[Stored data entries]
-=-=-

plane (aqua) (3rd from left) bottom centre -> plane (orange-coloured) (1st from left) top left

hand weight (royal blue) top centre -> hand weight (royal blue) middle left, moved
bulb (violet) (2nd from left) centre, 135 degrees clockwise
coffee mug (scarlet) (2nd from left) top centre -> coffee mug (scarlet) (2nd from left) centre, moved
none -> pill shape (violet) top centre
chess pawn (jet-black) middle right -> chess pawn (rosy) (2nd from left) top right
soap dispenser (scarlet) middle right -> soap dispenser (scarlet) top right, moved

-=-=-

§ What you are asked to do: Copy the records above, keeping every word the same.

§ Task solution:
plane (aqua) (3rd from left) bottom centre -> plane (orange-coloured) (1st from left) top left

hand weight (royal blue) top centre -> hand weight (royal blue) middle left, moved
bulb (violet) (2nd from left) centre, 135 degrees clockwise
coffee mug (scarlet) (2nd from left) top centre -> coffee mug (scarlet) (2nd from left) centre, moved
none -> pill shape (violet) top centre
chess pawn (jet-black) middle right -> chess pawn (rosy) (2nd from left) top right
soap dispenser (scarlet) middle right -> soap dispenser (scarlet) top right, moved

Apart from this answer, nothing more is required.